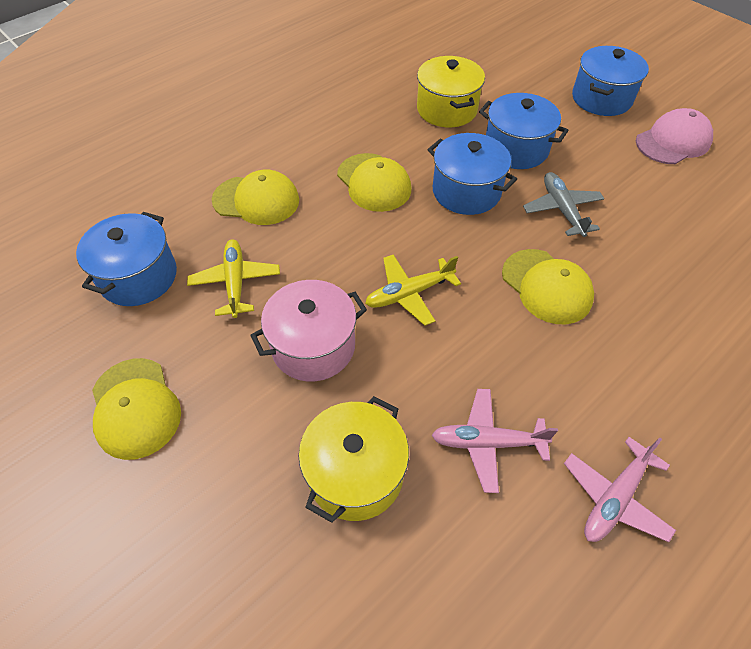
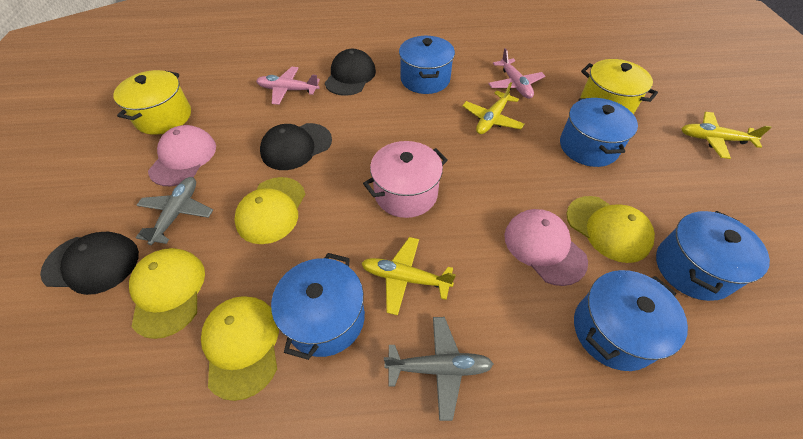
black cap: 0 -> 3
blue pot: 4 -> 5
grey plane: 1 -> 2
pink cap: 1 -> 2
yellow plane: 2 -> 3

**Task statement**
Once the pictures are dropped, repeat the data above exactly.

**Result**
black cap: 0 -> 3
blue pot: 4 -> 5
grey plane: 1 -> 2
pink cap: 1 -> 2
yellow plane: 2 -> 3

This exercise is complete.